## Required work
All lines in the entries below that hold "shifted" make up the answer.

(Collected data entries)

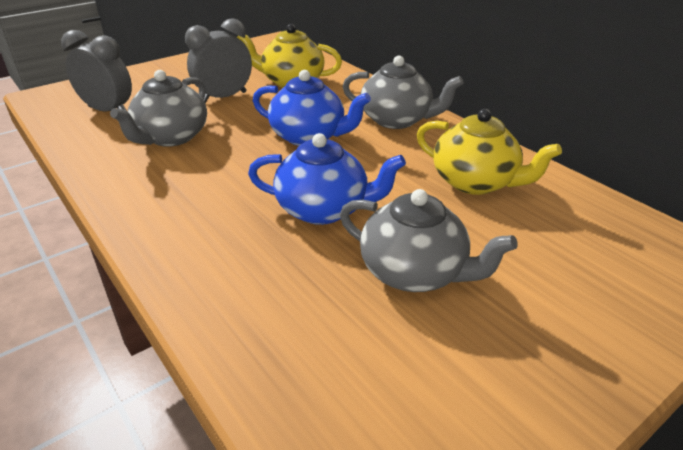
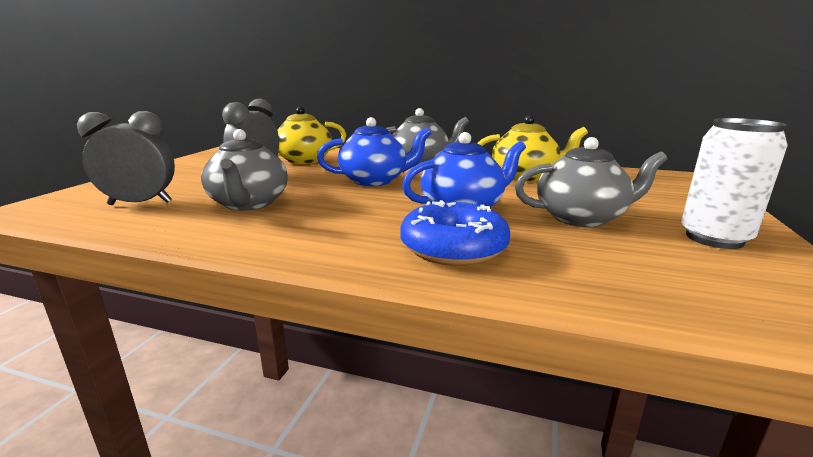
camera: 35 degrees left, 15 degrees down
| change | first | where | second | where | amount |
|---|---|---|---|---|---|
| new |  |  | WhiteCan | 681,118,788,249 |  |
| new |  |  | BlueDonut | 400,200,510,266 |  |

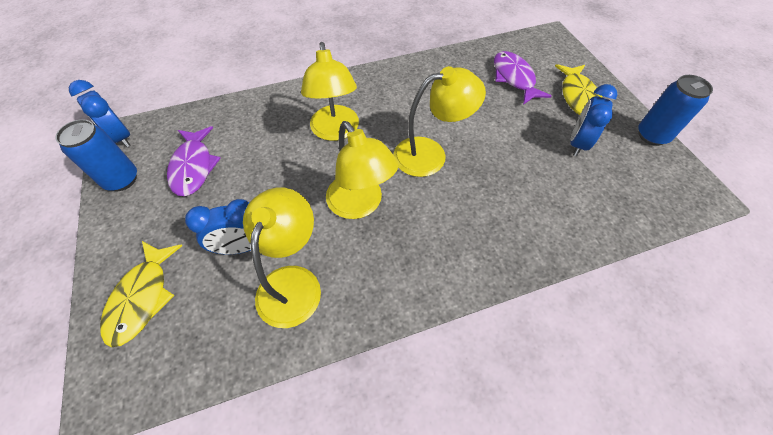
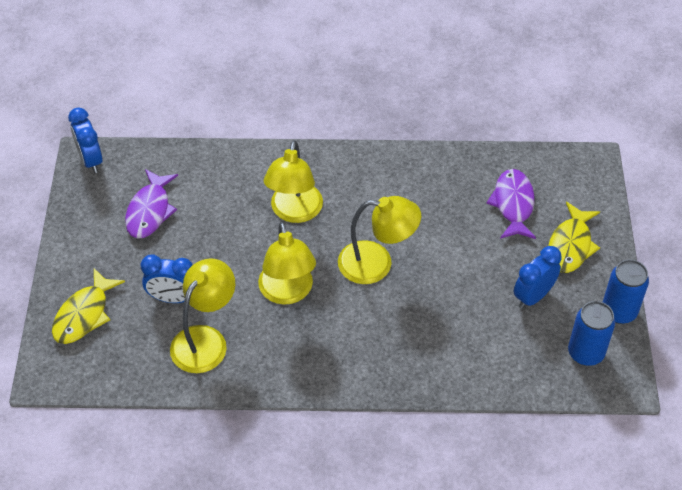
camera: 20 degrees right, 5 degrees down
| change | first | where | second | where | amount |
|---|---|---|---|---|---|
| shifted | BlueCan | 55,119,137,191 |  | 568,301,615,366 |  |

--

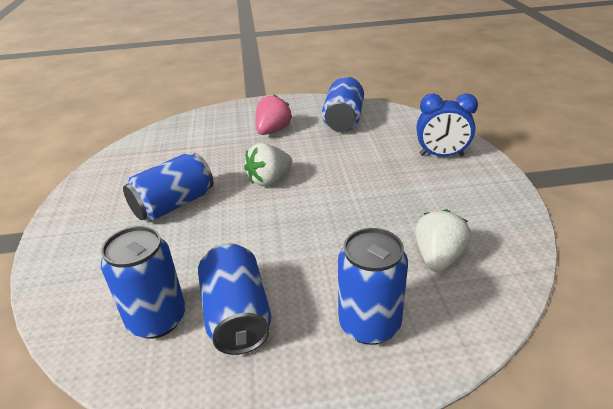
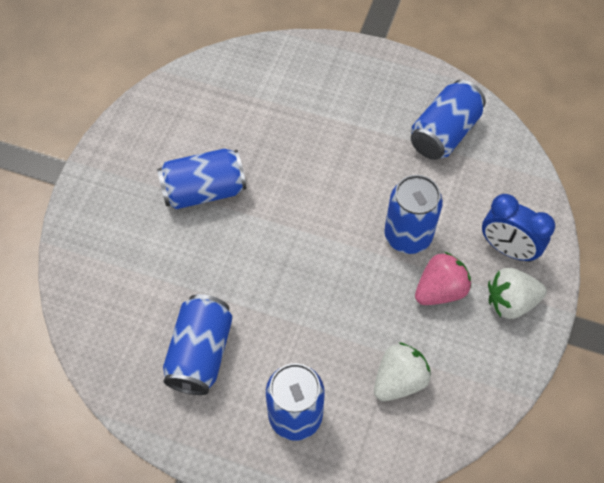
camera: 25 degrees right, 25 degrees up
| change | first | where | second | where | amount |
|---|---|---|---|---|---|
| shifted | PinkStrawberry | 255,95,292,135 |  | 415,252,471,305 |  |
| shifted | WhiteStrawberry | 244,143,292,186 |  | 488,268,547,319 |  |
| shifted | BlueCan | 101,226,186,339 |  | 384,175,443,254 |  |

## Reply
| shifted | BlueCan | 55,119,137,191 |  | 568,301,615,366 |  |
| shifted | PinkStrawberry | 255,95,292,135 |  | 415,252,471,305 |  |
| shifted | WhiteStrawberry | 244,143,292,186 |  | 488,268,547,319 |  |
| shifted | BlueCan | 101,226,186,339 |  | 384,175,443,254 |  |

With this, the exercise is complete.